▶ _WHAT THE EXERCISE ASKS_: Reproduce only the lines of the material below that start at the line containing "C2: 3.3uF (plus" and stop at the line containing "S2: button (GND, RESET) -> button (5V, GND)". Keep both end lines.

▶ _INPUT MATERIAL_:
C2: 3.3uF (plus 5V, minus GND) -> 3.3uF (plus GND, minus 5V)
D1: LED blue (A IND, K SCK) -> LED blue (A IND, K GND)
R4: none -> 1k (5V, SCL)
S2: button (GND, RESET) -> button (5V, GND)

...

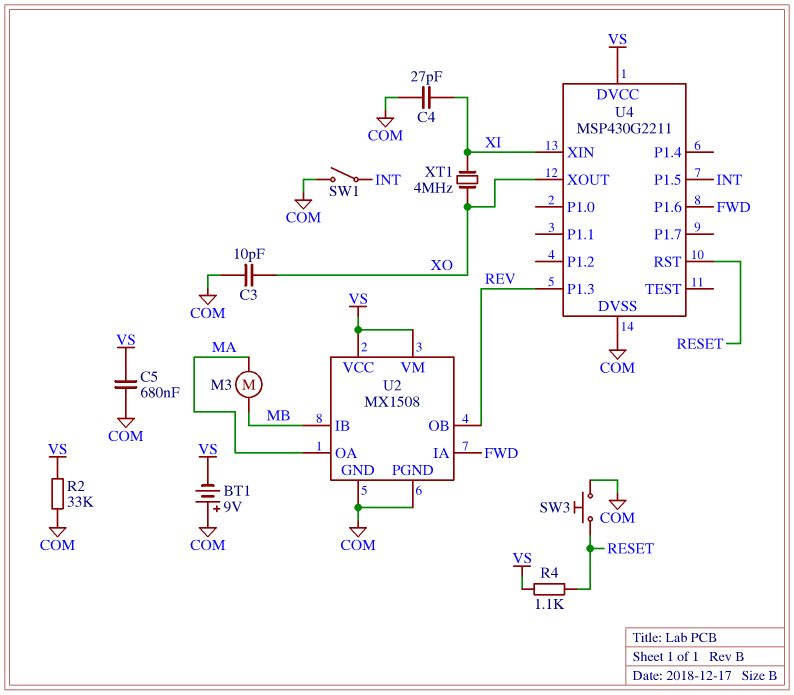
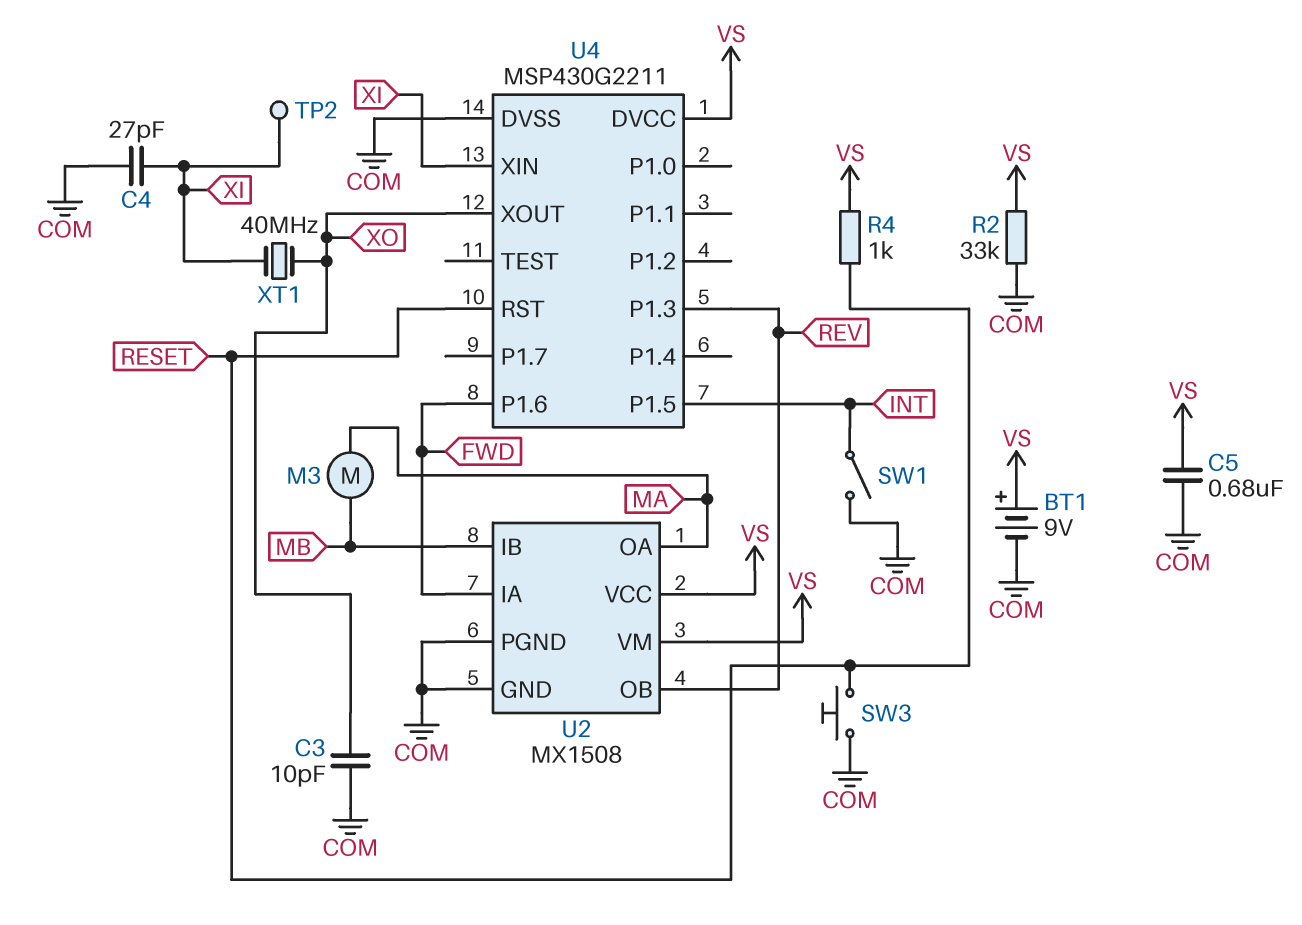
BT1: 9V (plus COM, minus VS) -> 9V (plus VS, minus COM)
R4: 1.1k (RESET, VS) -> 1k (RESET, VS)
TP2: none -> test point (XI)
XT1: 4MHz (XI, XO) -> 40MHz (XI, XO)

▶ _RESPONSE TO THIS TASK_:
C2: 3.3uF (plus 5V, minus GND) -> 3.3uF (plus GND, minus 5V)
D1: LED blue (A IND, K SCK) -> LED blue (A IND, K GND)
R4: none -> 1k (5V, SCL)
S2: button (GND, RESET) -> button (5V, GND)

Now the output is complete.